## EXERCISE PROMPT
Search the material below for the word "black". Copy every line that has it.

## SOURCE MATERIAL
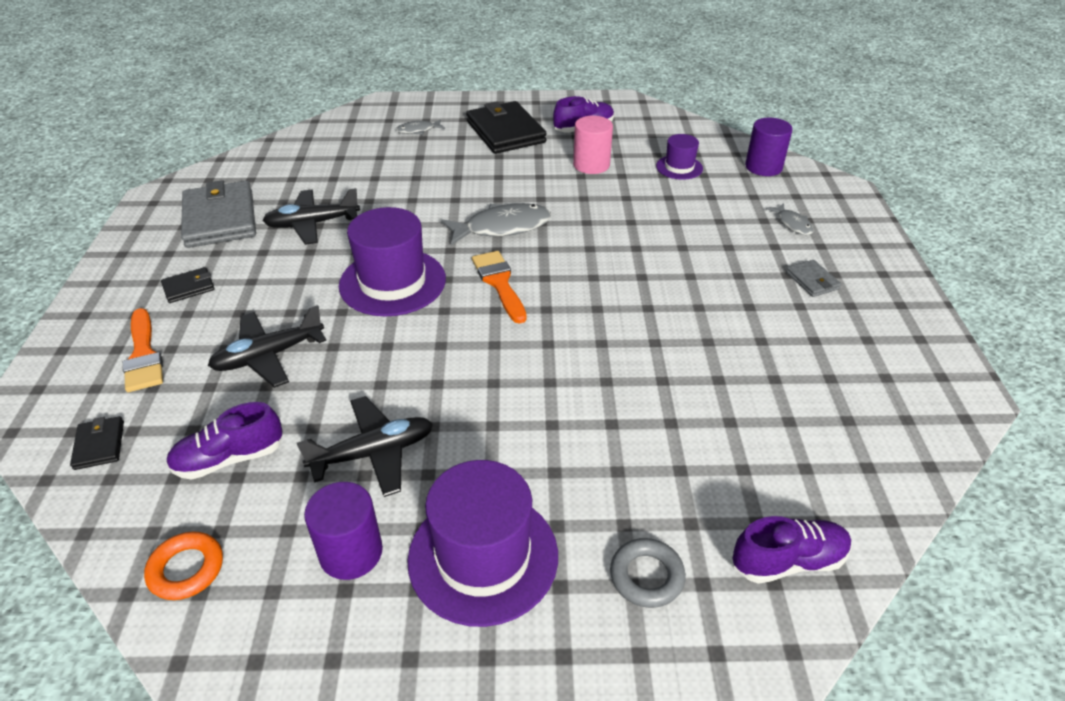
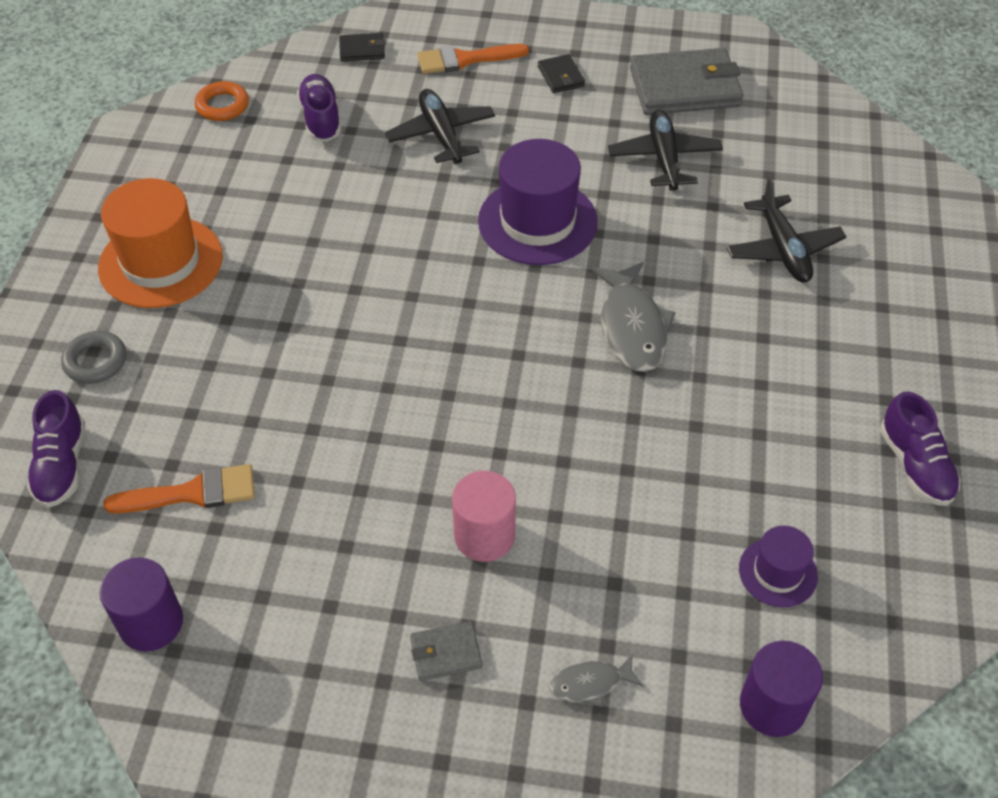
camera: 100 degrees right, 10 degrees up
(351, 552) = (199, 188): purple cylinder -> purple cylinder (151, 623)
(373, 453) = (294, 202): black plane -> black plane (783, 249)
(418, 130) = (902, 260): grey fish -> none
(483, 556) = (161, 262): purple hat -> orange hat
(499, 283) = (516, 311): orange brush -> orange brush (192, 493)
(505, 132) = (899, 360): black wallet -> none
(591, 165) = (791, 453): pink cylinder -> pink cylinder (484, 536)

## ANSWER BOX
(373, 453) = (294, 202): black plane -> black plane (783, 249)
(505, 132) = (899, 360): black wallet -> none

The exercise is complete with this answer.